## Aim of the exercise
Reproduce exactly the lines below from the one containing "(285, 113) = (248, 211): white" through the one containing "(719, 431) = (186, 382): none", including both, and nothing else.

-------- Listed records --------

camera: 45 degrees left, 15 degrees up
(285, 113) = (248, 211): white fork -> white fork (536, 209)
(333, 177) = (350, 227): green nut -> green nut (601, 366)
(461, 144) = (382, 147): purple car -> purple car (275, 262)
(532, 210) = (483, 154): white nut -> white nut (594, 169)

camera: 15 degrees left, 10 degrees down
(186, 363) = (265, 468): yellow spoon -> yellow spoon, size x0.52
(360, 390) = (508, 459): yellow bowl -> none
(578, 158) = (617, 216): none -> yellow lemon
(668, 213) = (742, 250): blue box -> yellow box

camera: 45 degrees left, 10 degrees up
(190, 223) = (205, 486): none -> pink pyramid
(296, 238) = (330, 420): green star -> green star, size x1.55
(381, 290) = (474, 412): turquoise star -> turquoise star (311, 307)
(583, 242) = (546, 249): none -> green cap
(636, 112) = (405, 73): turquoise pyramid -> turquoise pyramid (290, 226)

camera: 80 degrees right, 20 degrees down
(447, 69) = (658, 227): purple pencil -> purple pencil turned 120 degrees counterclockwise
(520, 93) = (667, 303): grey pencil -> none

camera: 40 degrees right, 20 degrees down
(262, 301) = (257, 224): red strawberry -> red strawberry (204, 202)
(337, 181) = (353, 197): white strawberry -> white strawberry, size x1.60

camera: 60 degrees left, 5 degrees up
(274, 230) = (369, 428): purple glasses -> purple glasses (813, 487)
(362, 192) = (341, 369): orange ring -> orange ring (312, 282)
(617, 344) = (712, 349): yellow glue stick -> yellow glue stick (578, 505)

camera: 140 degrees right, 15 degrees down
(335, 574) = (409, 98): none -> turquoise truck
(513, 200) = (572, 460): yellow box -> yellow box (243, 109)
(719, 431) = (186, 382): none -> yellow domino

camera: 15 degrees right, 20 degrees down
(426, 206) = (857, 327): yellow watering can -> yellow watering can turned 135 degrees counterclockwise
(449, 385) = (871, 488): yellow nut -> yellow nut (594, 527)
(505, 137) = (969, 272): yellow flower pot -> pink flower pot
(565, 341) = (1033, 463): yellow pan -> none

--------

## Solution for this problem
(285, 113) = (248, 211): white fork -> white fork (536, 209)
(333, 177) = (350, 227): green nut -> green nut (601, 366)
(461, 144) = (382, 147): purple car -> purple car (275, 262)
(532, 210) = (483, 154): white nut -> white nut (594, 169)

camera: 15 degrees left, 10 degrees down
(186, 363) = (265, 468): yellow spoon -> yellow spoon, size x0.52
(360, 390) = (508, 459): yellow bowl -> none
(578, 158) = (617, 216): none -> yellow lemon
(668, 213) = (742, 250): blue box -> yellow box

camera: 45 degrees left, 10 degrees up
(190, 223) = (205, 486): none -> pink pyramid
(296, 238) = (330, 420): green star -> green star, size x1.55
(381, 290) = (474, 412): turquoise star -> turquoise star (311, 307)
(583, 242) = (546, 249): none -> green cap
(636, 112) = (405, 73): turquoise pyramid -> turquoise pyramid (290, 226)

camera: 80 degrees right, 20 degrees down
(447, 69) = (658, 227): purple pencil -> purple pencil turned 120 degrees counterclockwise
(520, 93) = (667, 303): grey pencil -> none

camera: 40 degrees right, 20 degrees down
(262, 301) = (257, 224): red strawberry -> red strawberry (204, 202)
(337, 181) = (353, 197): white strawberry -> white strawberry, size x1.60

camera: 60 degrees left, 5 degrees up
(274, 230) = (369, 428): purple glasses -> purple glasses (813, 487)
(362, 192) = (341, 369): orange ring -> orange ring (312, 282)
(617, 344) = (712, 349): yellow glue stick -> yellow glue stick (578, 505)

camera: 140 degrees right, 15 degrees down
(335, 574) = (409, 98): none -> turquoise truck
(513, 200) = (572, 460): yellow box -> yellow box (243, 109)
(719, 431) = (186, 382): none -> yellow domino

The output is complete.